[Source records]
----------

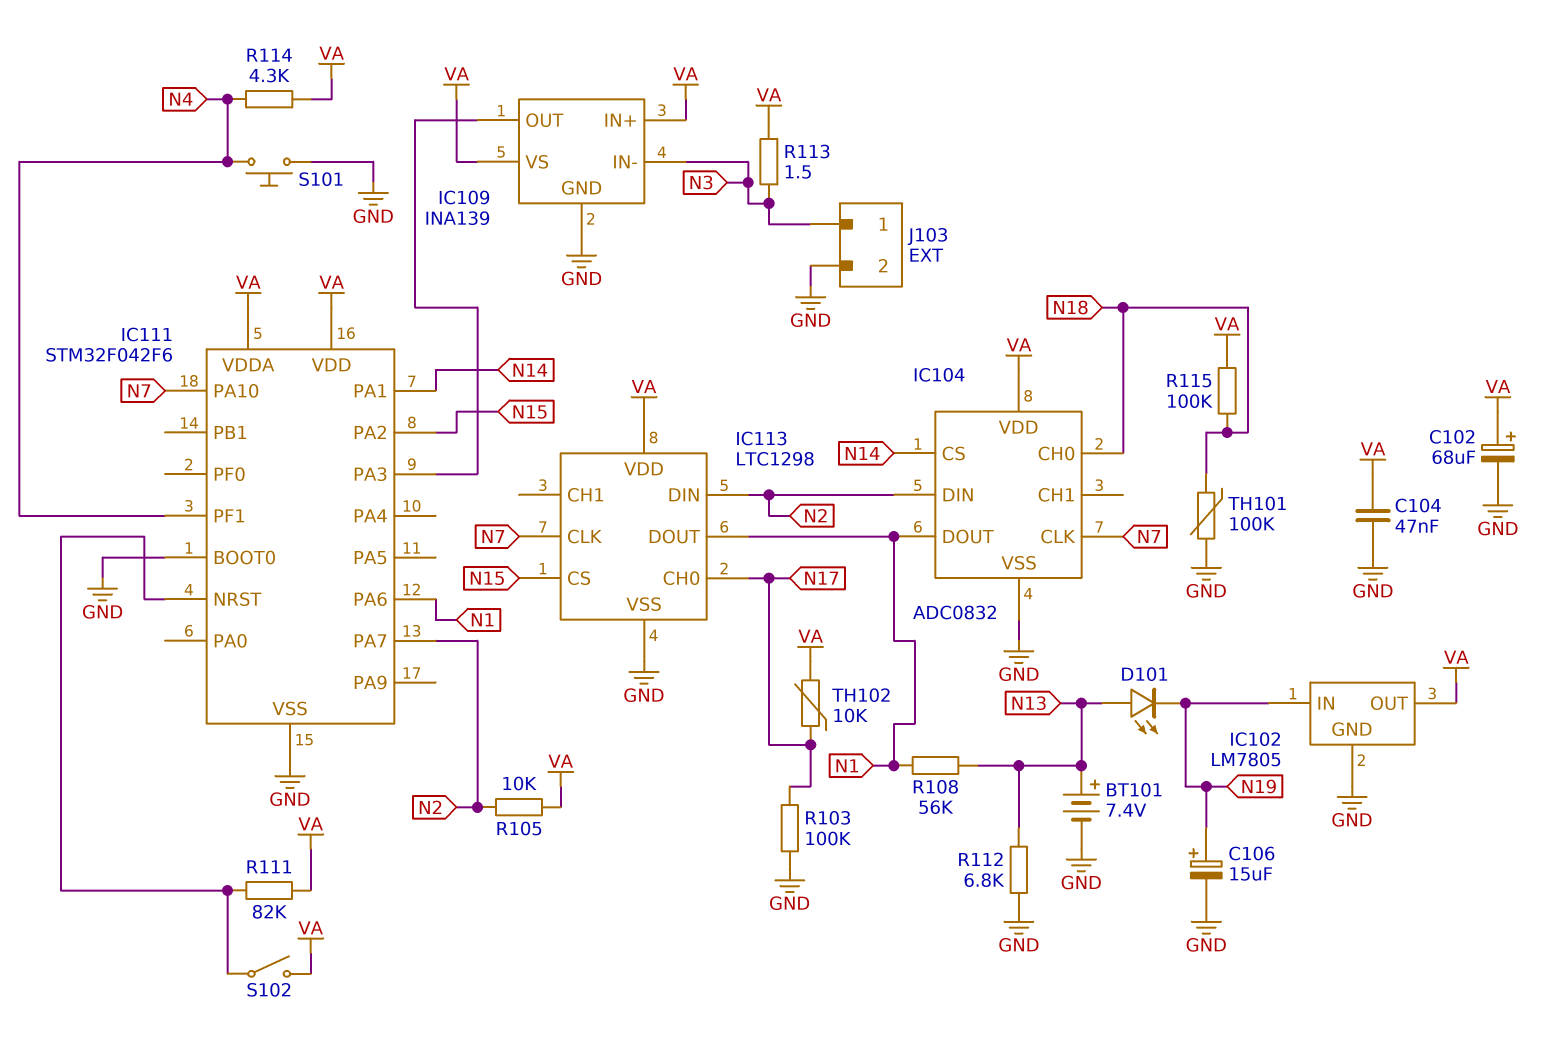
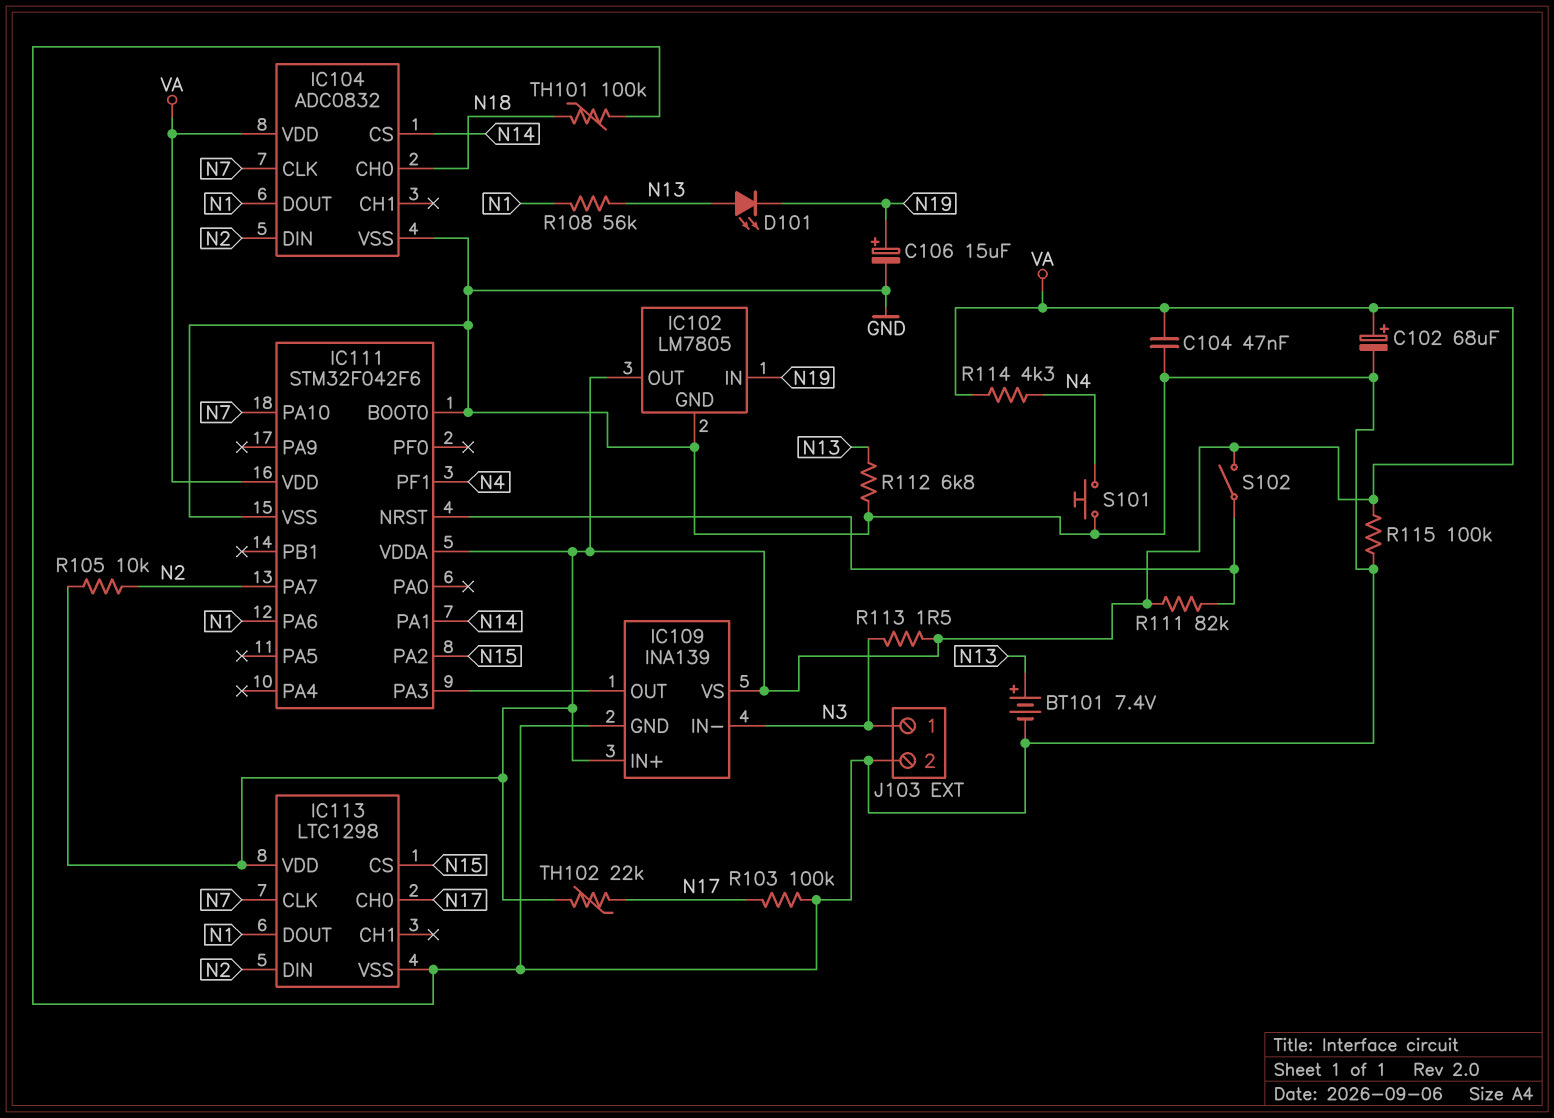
R115: 100k (N18, VA) -> 100k (GND, VA)
TH102: 10k (N17, VA) -> 22k (N17, VA)

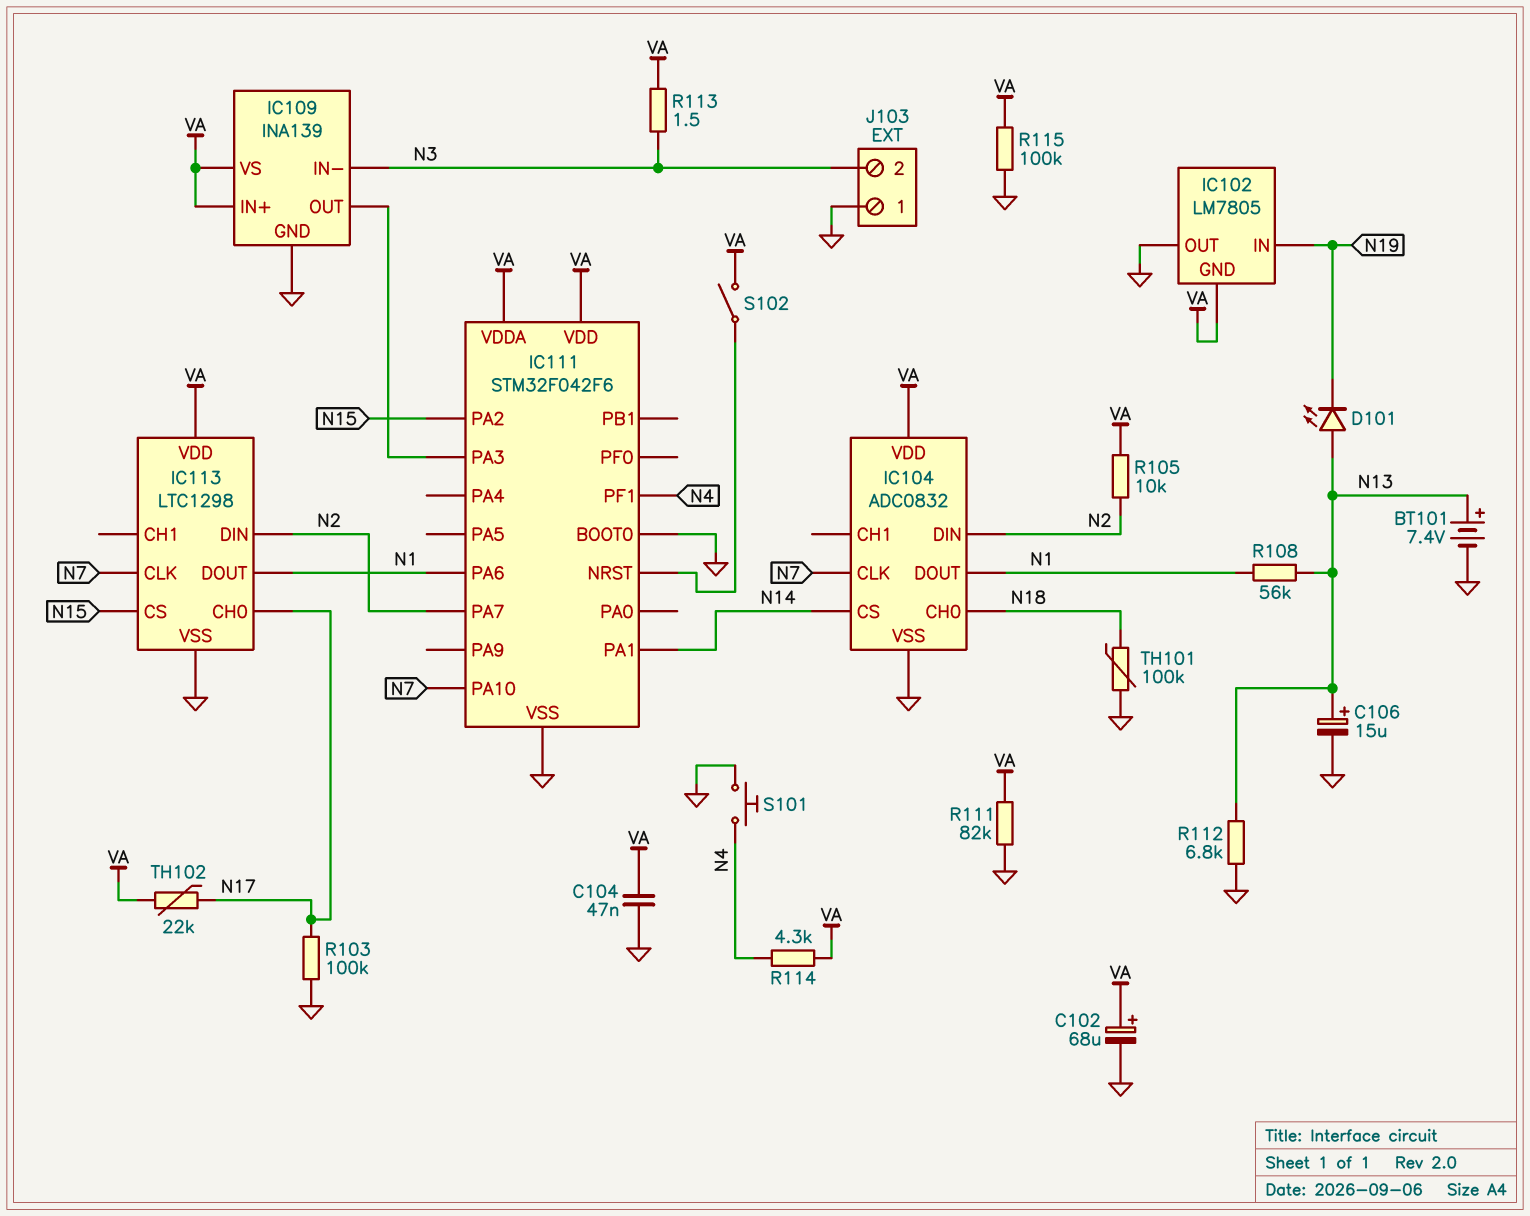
C106: 15uF (plus N19, minus GND) -> 15uF (plus N13, minus GND)
IC102 pin GND: GND -> VA
IC102 pin OUT: VA -> GND
J103 pin 1: N3 -> GND
J103 pin 2: GND -> N3
R111: 82k (IC111/NRST, VA) -> 82k (GND, VA)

----------

• PROBLEM STATEMENT
All lines from the line containing "J103 pin 1: N3 -> GND" through the last line of the data are to be repeated exactly; no other line belongs in the answer.

• WRITTEN SOLUTION
J103 pin 1: N3 -> GND
J103 pin 2: GND -> N3
R111: 82k (IC111/NRST, VA) -> 82k (GND, VA)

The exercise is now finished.